* _Your objective_
Locate each line in the data below that contains the word "right" and copy those lines.

* _Source records_
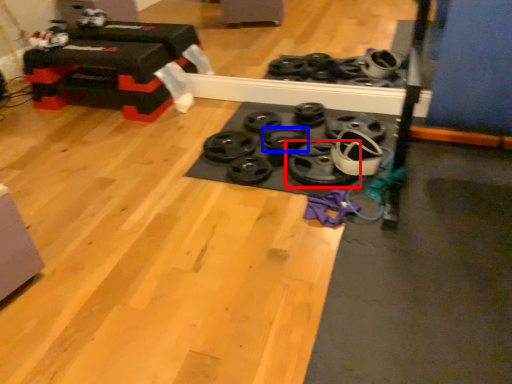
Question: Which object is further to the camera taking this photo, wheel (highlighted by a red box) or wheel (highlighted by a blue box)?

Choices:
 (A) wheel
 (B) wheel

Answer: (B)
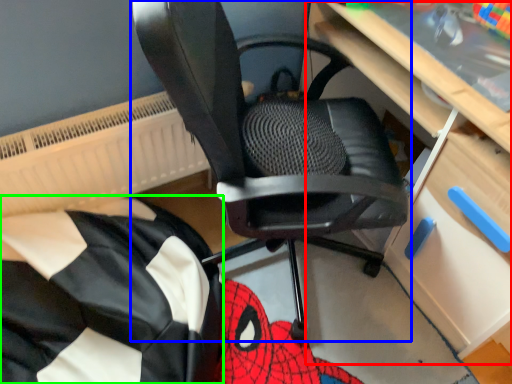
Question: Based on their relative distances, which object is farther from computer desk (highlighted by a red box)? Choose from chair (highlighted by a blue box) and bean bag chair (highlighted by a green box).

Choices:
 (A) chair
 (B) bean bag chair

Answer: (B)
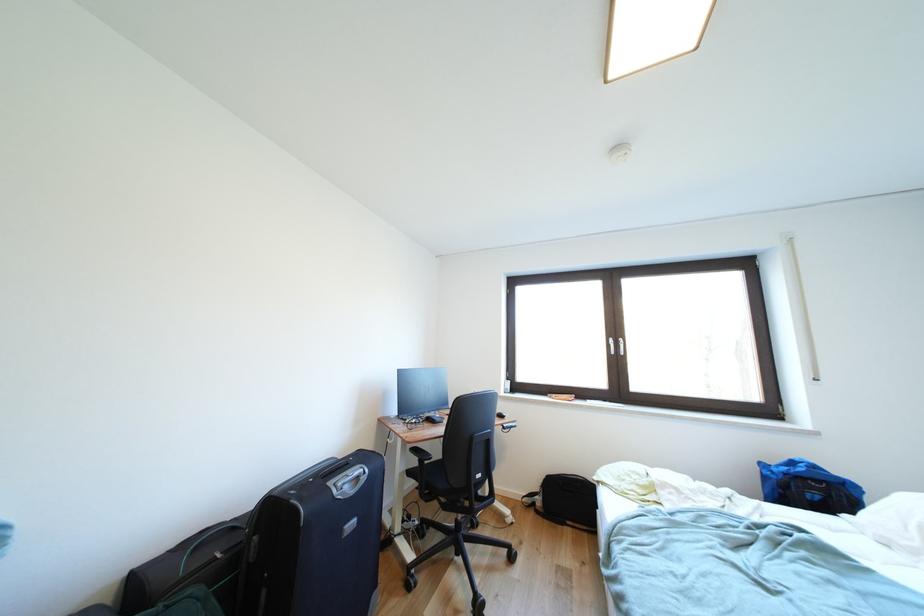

...

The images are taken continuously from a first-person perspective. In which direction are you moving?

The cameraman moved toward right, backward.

* * *

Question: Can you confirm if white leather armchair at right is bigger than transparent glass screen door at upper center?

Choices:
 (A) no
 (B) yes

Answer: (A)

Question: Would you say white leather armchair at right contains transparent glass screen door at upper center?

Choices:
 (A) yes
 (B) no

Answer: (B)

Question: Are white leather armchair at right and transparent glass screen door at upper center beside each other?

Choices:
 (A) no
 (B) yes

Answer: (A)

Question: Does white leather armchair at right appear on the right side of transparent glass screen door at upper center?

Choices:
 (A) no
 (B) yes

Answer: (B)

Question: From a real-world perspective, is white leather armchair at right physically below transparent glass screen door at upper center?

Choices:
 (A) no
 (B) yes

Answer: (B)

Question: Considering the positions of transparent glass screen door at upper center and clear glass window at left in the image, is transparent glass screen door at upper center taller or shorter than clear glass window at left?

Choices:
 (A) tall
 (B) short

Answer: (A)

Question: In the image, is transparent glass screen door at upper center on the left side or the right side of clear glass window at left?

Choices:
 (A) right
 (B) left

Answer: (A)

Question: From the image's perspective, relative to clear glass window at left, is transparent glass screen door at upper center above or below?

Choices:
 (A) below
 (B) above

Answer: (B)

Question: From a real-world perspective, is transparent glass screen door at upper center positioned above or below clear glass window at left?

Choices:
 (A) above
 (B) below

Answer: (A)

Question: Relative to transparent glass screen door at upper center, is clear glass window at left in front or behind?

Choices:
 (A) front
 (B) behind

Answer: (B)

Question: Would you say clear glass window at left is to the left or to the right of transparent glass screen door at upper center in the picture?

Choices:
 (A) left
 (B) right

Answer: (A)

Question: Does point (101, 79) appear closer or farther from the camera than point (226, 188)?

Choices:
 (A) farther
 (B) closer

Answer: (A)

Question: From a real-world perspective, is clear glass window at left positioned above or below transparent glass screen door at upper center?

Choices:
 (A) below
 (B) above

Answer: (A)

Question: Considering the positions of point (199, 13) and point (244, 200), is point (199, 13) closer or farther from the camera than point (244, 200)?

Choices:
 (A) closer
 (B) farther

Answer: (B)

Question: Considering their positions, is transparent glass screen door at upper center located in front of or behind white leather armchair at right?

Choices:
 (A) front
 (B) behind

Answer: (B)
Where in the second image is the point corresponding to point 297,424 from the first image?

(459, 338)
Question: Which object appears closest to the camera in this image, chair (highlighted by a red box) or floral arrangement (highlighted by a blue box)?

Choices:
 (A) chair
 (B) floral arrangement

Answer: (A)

* _Answer box_
The cameraman moved toward right, backward.
Question: Can you confirm if white leather armchair at right is bigger than transparent glass screen door at upper center?
Question: Would you say white leather armchair at right contains transparent glass screen door at upper center?
Question: Are white leather armchair at right and transparent glass screen door at upper center beside each other?
Question: Does white leather armchair at right appear on the right side of transparent glass screen door at upper center?
Question: From a real-world perspective, is white leather armchair at right physically below transparent glass screen door at upper center?
Question: In the image, is transparent glass screen door at upper center on the left side or the right side of clear glass window at left?
 (A) right
Question: Would you say clear glass window at left is to the left or to the right of transparent glass screen door at upper center in the picture?
 (B) right
Question: Considering their positions, is transparent glass screen door at upper center located in front of or behind white leather armchair at right?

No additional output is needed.